→ WORK REQUEST: A faithful, word-for-word transcription of all the data is what is needed.

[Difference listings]
============

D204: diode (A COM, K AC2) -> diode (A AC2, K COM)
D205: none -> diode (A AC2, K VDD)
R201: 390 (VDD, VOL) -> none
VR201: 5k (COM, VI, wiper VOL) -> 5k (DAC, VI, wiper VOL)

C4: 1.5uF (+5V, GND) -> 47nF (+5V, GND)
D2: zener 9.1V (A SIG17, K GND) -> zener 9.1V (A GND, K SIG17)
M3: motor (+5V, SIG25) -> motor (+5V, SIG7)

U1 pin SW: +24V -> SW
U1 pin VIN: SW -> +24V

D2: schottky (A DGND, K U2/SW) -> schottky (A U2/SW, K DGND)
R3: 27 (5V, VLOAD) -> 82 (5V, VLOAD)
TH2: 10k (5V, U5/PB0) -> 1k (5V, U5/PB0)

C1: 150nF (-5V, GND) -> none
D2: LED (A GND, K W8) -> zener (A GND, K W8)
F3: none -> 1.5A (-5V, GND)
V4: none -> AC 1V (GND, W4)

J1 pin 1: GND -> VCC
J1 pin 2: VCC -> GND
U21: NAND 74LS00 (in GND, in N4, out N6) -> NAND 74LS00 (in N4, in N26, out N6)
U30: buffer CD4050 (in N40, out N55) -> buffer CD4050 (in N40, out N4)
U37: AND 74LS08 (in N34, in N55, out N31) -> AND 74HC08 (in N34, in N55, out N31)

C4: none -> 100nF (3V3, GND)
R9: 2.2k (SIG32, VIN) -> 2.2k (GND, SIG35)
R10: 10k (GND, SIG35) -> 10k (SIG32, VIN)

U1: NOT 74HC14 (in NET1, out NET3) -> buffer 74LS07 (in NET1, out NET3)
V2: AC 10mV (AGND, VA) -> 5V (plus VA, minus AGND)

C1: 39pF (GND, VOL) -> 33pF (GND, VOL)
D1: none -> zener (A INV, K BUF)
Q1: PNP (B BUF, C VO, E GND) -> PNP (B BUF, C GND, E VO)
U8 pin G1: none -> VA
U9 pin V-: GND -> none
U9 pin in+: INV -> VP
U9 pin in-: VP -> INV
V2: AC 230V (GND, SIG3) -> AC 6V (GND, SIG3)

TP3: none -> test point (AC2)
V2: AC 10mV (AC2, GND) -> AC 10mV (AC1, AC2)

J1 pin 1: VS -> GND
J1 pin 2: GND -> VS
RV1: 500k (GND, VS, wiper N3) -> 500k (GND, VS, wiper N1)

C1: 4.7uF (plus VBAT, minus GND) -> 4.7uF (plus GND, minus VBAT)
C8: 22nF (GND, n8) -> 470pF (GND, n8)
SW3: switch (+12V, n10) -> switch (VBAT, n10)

============

→ TASK RESPONSE:
D204: diode (A COM, K AC2) -> diode (A AC2, K COM)
D205: none -> diode (A AC2, K VDD)
R201: 390 (VDD, VOL) -> none
VR201: 5k (COM, VI, wiper VOL) -> 5k (DAC, VI, wiper VOL)

C4: 1.5uF (+5V, GND) -> 47nF (+5V, GND)
D2: zener 9.1V (A SIG17, K GND) -> zener 9.1V (A GND, K SIG17)
M3: motor (+5V, SIG25) -> motor (+5V, SIG7)

U1 pin SW: +24V -> SW
U1 pin VIN: SW -> +24V

D2: schottky (A DGND, K U2/SW) -> schottky (A U2/SW, K DGND)
R3: 27 (5V, VLOAD) -> 82 (5V, VLOAD)
TH2: 10k (5V, U5/PB0) -> 1k (5V, U5/PB0)

C1: 150nF (-5V, GND) -> none
D2: LED (A GND, K W8) -> zener (A GND, K W8)
F3: none -> 1.5A (-5V, GND)
V4: none -> AC 1V (GND, W4)

J1 pin 1: GND -> VCC
J1 pin 2: VCC -> GND
U21: NAND 74LS00 (in GND, in N4, out N6) -> NAND 74LS00 (in N4, in N26, out N6)
U30: buffer CD4050 (in N40, out N55) -> buffer CD4050 (in N40, out N4)
U37: AND 74LS08 (in N34, in N55, out N31) -> AND 74HC08 (in N34, in N55, out N31)

C4: none -> 100nF (3V3, GND)
R9: 2.2k (SIG32, VIN) -> 2.2k (GND, SIG35)
R10: 10k (GND, SIG35) -> 10k (SIG32, VIN)

U1: NOT 74HC14 (in NET1, out NET3) -> buffer 74LS07 (in NET1, out NET3)
V2: AC 10mV (AGND, VA) -> 5V (plus VA, minus AGND)

C1: 39pF (GND, VOL) -> 33pF (GND, VOL)
D1: none -> zener (A INV, K BUF)
Q1: PNP (B BUF, C VO, E GND) -> PNP (B BUF, C GND, E VO)
U8 pin G1: none -> VA
U9 pin V-: GND -> none
U9 pin in+: INV -> VP
U9 pin in-: VP -> INV
V2: AC 230V (GND, SIG3) -> AC 6V (GND, SIG3)

TP3: none -> test point (AC2)
V2: AC 10mV (AC2, GND) -> AC 10mV (AC1, AC2)

J1 pin 1: VS -> GND
J1 pin 2: GND -> VS
RV1: 500k (GND, VS, wiper N3) -> 500k (GND, VS, wiper N1)

C1: 4.7uF (plus VBAT, minus GND) -> 4.7uF (plus GND, minus VBAT)
C8: 22nF (GND, n8) -> 470pF (GND, n8)
SW3: switch (+12V, n10) -> switch (VBAT, n10)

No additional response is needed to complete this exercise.